Instructions for the task. Restate word for word the lines of the records below, starting at the line that contains "none -> orange plate C2:D2 level 4" and ending at the line that contains "pink slope E4:F5", with both of those lines included and nothing else.

Supplied records.
○ ○ ○ ○

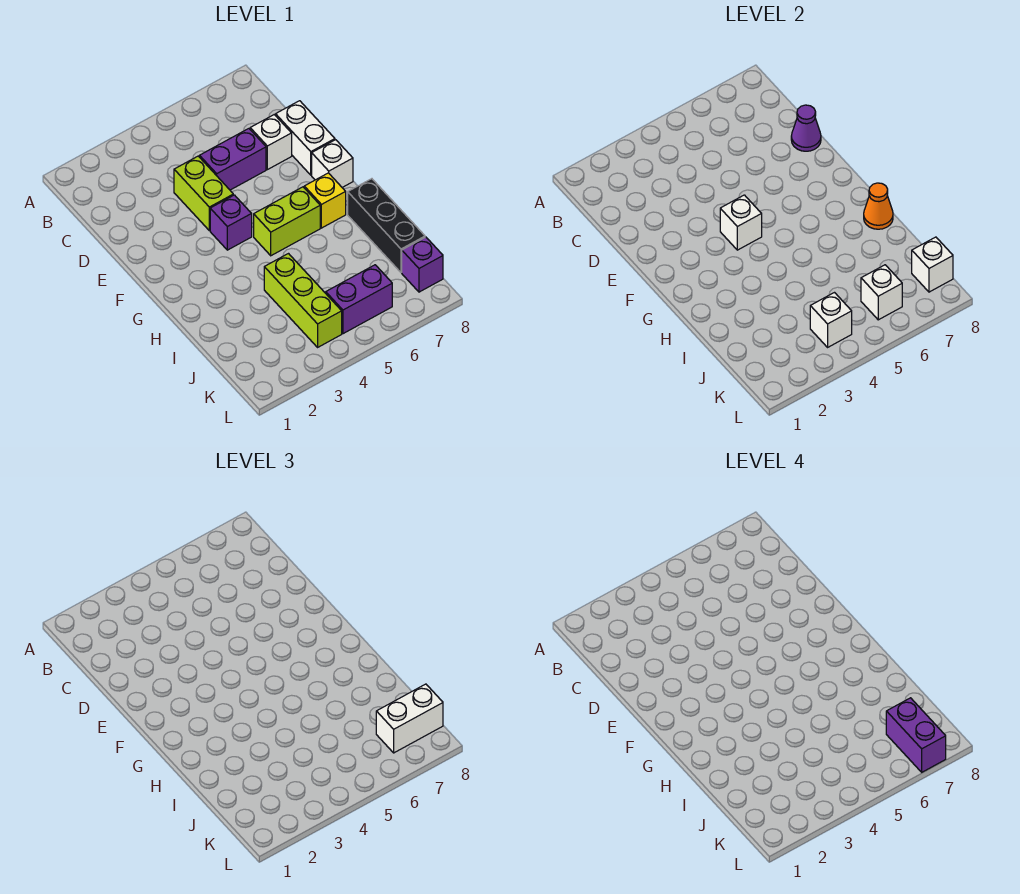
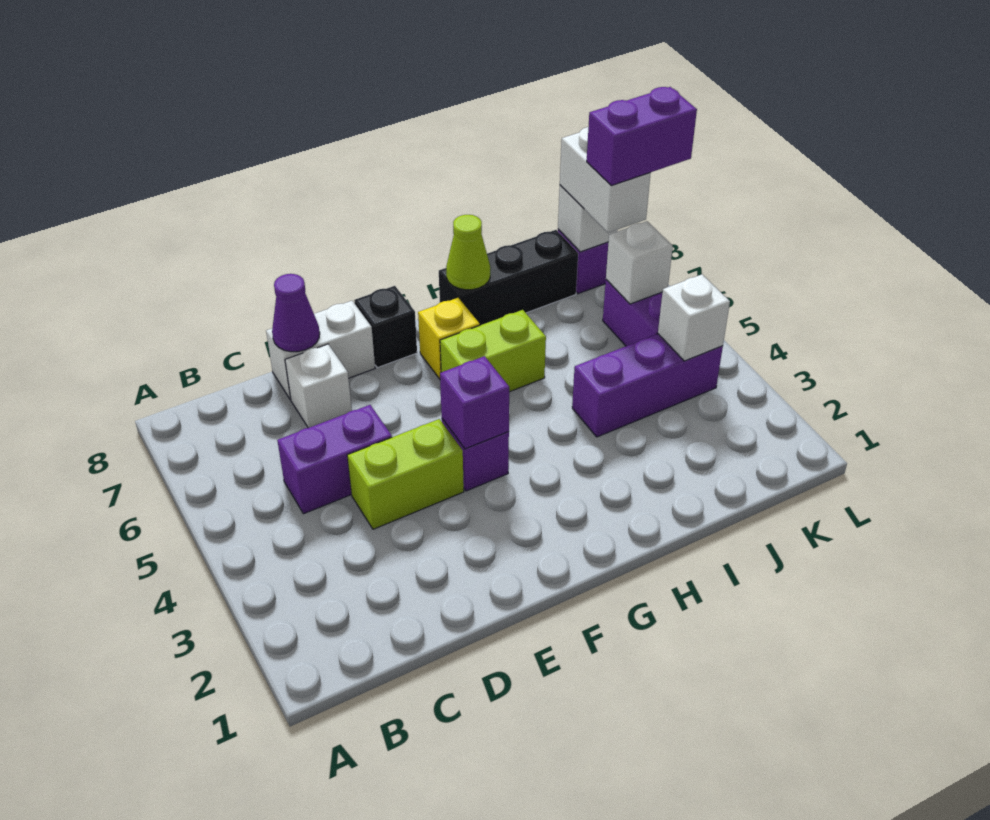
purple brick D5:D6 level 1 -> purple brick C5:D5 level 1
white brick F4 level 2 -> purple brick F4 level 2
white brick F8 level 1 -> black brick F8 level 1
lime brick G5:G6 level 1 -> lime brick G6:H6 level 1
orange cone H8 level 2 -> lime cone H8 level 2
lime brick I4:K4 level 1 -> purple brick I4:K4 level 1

○ ○ ○ ○

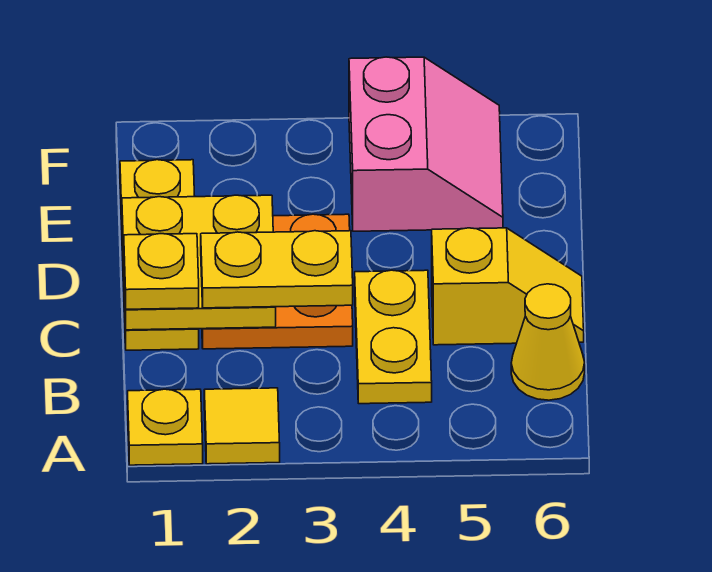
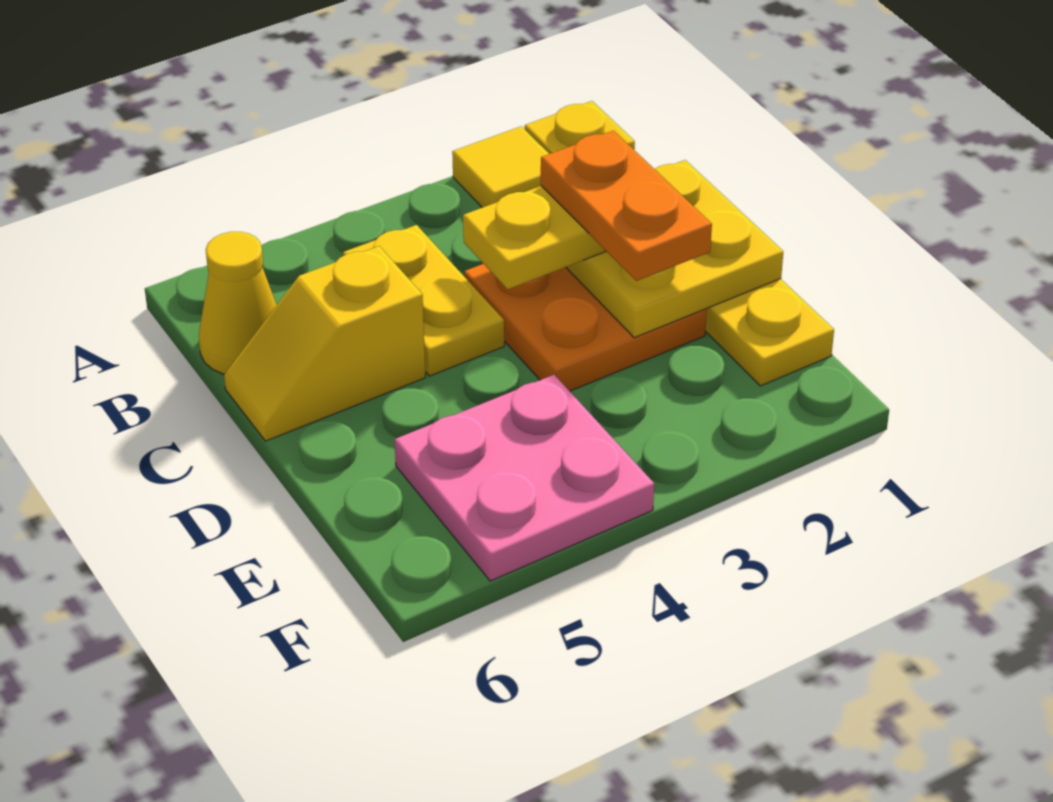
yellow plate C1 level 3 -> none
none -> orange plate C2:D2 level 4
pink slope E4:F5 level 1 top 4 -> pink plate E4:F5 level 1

○ ○ ○ ○

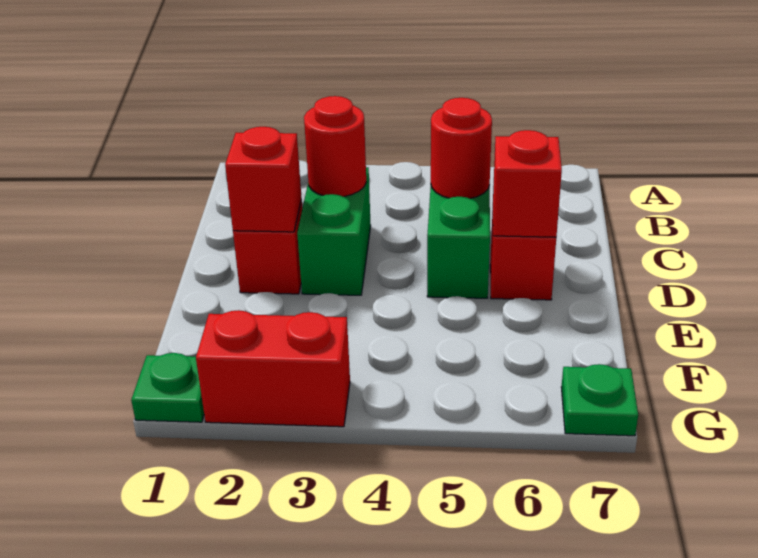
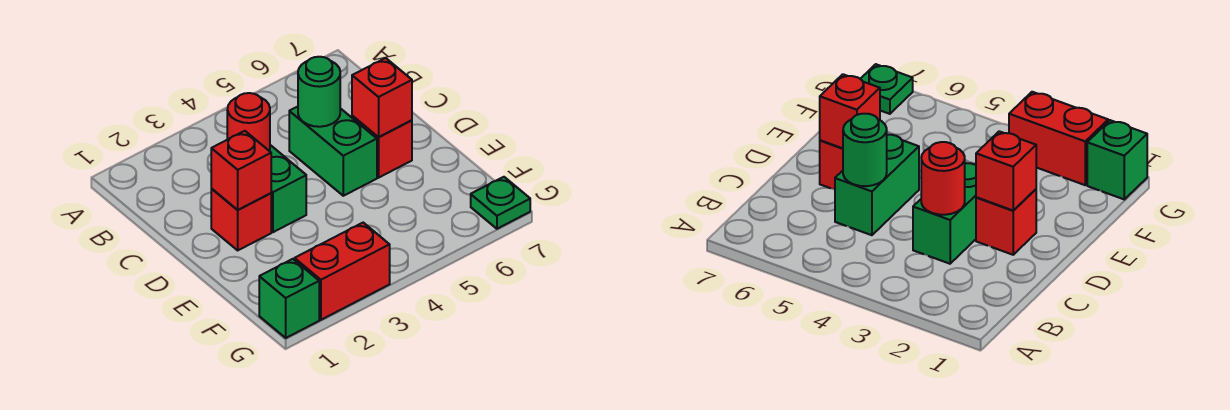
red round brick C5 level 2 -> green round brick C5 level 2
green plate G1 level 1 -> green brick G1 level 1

○ ○ ○ ○

Reply.
none -> orange plate C2:D2 level 4
pink slope E4:F5 level 1 top 4 -> pink plate E4:F5 level 1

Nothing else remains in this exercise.